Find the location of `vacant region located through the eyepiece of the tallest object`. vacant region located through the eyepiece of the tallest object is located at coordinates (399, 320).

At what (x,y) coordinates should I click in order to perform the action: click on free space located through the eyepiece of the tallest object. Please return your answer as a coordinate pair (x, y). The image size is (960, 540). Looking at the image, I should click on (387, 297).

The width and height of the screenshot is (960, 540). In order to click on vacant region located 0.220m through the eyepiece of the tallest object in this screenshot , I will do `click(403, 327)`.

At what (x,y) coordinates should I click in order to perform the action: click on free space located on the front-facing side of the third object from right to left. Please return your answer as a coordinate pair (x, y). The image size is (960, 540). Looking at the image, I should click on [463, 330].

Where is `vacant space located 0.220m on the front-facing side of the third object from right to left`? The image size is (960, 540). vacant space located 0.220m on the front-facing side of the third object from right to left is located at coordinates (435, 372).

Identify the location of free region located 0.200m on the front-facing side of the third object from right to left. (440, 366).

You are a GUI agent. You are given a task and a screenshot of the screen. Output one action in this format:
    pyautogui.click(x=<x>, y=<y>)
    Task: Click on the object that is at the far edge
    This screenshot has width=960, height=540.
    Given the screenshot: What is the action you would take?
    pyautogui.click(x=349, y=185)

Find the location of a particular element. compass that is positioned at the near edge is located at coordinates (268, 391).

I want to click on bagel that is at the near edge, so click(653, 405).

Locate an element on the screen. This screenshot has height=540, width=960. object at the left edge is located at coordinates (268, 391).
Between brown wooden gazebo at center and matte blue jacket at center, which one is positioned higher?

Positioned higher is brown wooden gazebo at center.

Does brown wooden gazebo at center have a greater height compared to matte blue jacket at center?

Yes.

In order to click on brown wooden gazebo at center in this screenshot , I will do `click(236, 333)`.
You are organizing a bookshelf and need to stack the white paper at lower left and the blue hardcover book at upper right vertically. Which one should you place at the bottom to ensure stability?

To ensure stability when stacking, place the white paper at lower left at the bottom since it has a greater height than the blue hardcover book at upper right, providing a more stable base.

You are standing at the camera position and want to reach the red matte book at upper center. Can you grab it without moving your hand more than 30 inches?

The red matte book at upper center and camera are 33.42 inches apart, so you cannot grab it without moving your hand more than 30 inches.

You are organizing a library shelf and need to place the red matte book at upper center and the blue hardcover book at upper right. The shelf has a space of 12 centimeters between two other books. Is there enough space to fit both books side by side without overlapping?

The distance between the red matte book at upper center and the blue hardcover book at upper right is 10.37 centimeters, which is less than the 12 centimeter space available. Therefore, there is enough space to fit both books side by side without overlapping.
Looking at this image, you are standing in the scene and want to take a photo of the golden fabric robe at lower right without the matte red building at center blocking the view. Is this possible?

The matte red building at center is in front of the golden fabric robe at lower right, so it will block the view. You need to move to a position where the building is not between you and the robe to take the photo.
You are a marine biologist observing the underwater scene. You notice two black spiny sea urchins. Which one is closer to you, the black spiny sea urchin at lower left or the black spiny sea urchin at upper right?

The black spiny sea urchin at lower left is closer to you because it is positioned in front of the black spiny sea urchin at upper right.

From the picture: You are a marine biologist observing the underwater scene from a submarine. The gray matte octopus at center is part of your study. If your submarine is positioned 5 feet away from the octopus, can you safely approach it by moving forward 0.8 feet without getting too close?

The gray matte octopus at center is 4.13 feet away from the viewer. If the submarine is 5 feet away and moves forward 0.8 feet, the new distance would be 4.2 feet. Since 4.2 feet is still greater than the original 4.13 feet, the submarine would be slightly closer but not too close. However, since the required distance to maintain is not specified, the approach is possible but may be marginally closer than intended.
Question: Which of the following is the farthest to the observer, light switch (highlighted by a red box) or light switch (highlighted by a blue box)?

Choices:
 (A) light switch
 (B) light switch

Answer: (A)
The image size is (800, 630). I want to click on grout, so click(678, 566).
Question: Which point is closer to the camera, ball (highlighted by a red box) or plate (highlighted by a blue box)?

TASK REQUIREMENTS: Reproduce the lines from the one containing "Answer: (A)" through the end, inclusive, changing "camera" to "viewer" and leaving everything else intact.

ANSWER TO THIS TASK:
Answer: (A)
The image size is (800, 630). I want to click on grout, so click(678, 566).
Question: Which point is closer to the viewer, ball (highlighted by a red box) or plate (highlighted by a blue box)?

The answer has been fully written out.